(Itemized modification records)
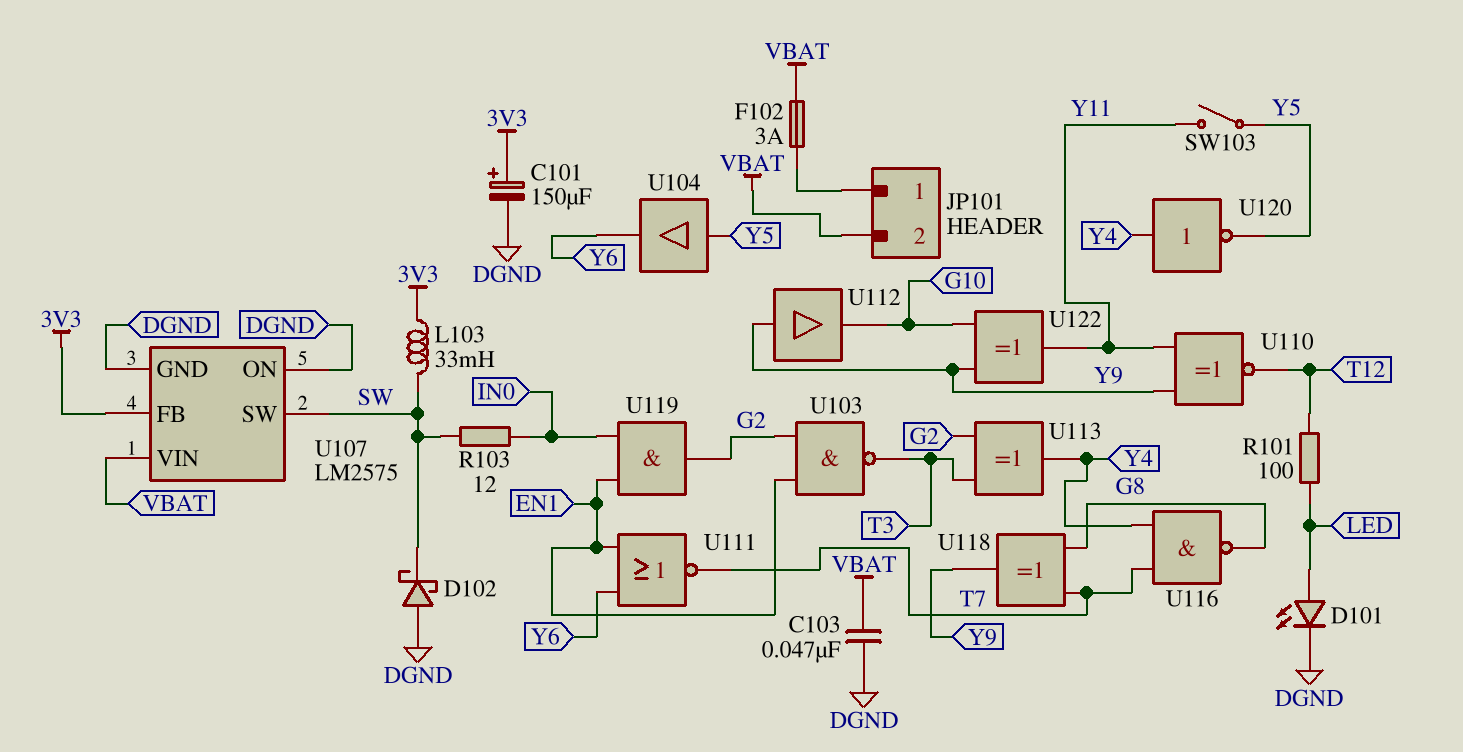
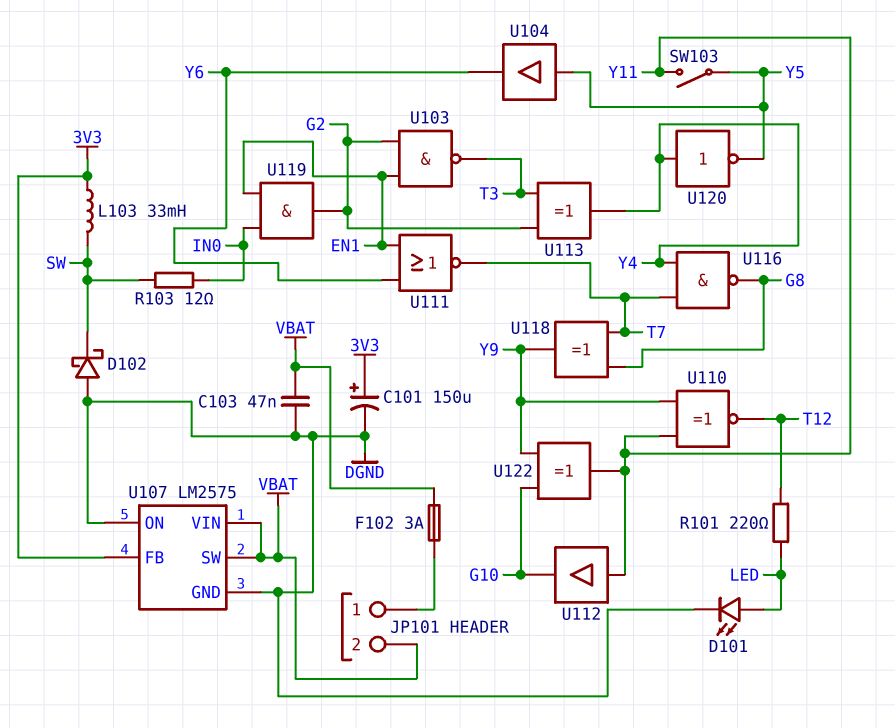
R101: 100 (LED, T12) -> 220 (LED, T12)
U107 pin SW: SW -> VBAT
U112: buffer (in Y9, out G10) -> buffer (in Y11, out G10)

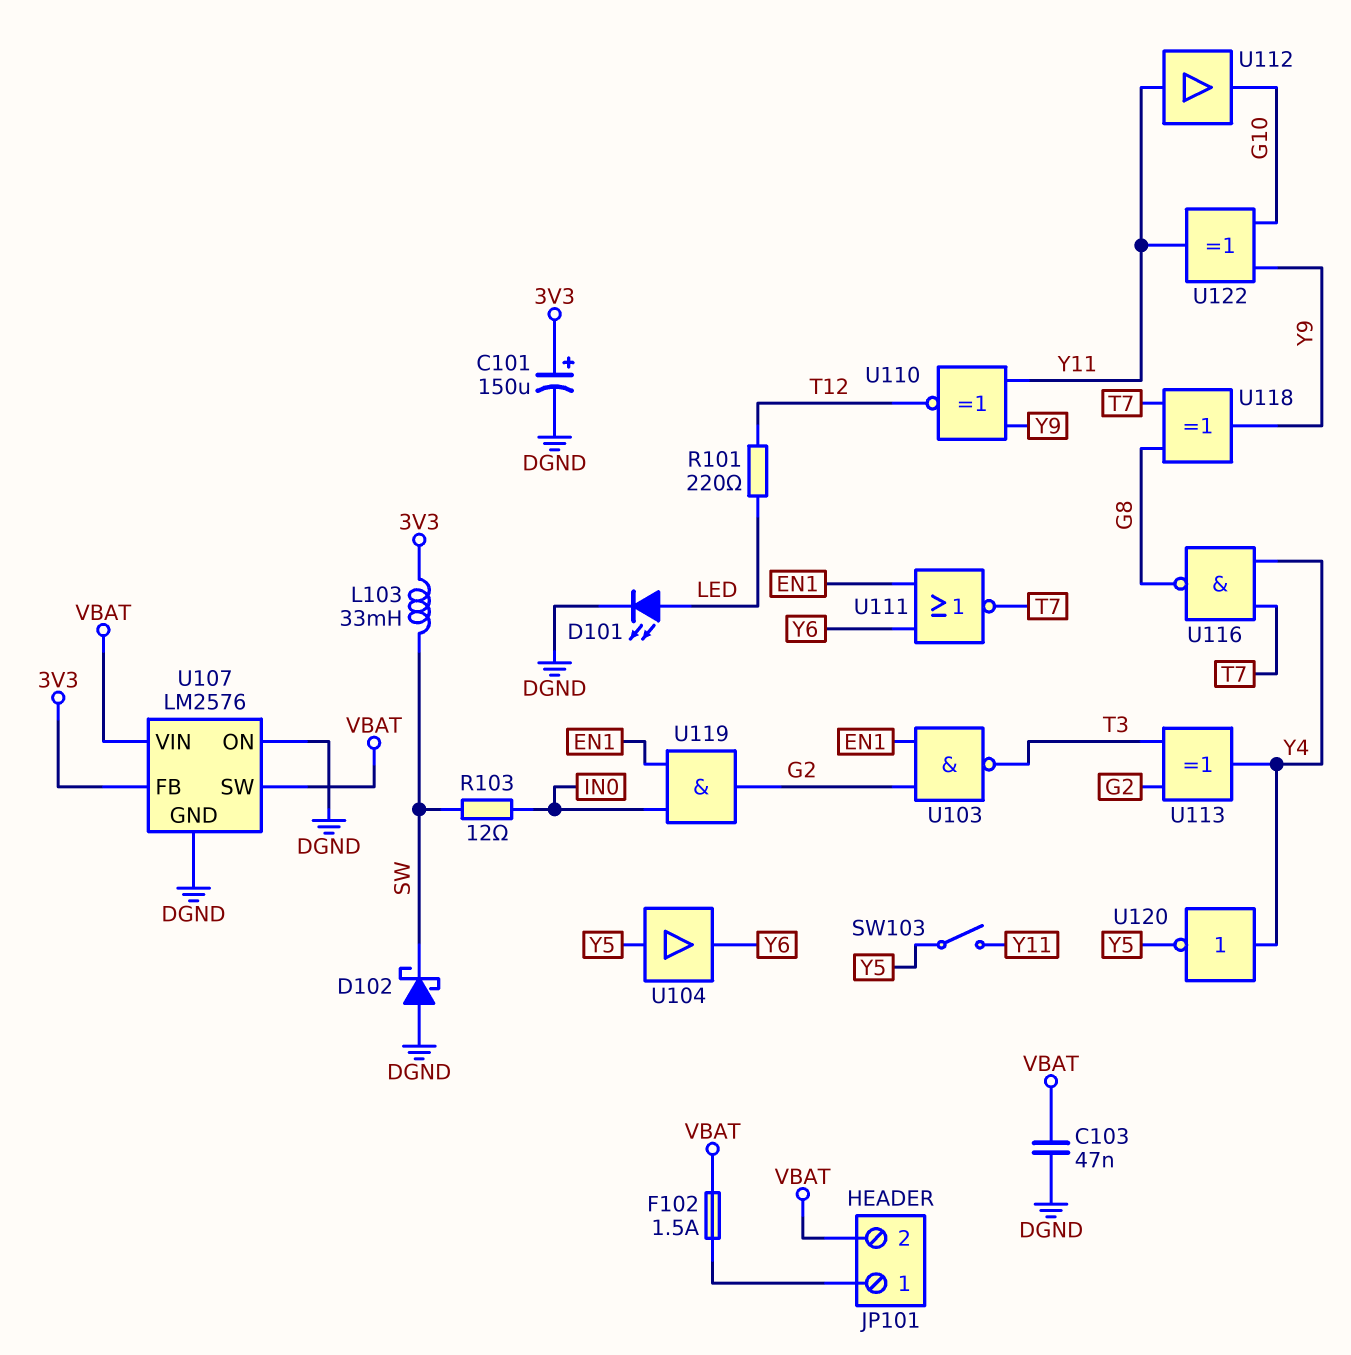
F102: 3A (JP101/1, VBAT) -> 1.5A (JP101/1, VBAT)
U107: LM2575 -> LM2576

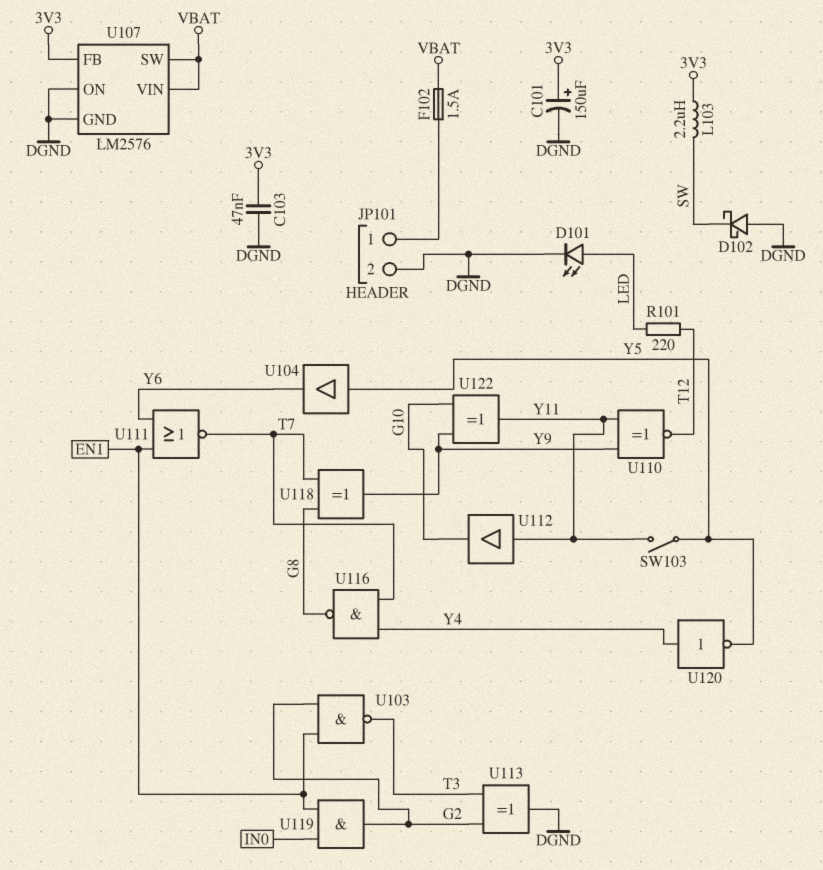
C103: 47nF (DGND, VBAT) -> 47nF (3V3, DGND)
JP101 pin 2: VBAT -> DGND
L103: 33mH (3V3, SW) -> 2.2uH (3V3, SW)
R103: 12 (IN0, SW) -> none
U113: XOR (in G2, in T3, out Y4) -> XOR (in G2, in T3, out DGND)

*Work to complete:* List every line above containing the word "DGND".

*Task result:*
C103: 47nF (DGND, VBAT) -> 47nF (3V3, DGND)
JP101 pin 2: VBAT -> DGND
U113: XOR (in G2, in T3, out Y4) -> XOR (in G2, in T3, out DGND)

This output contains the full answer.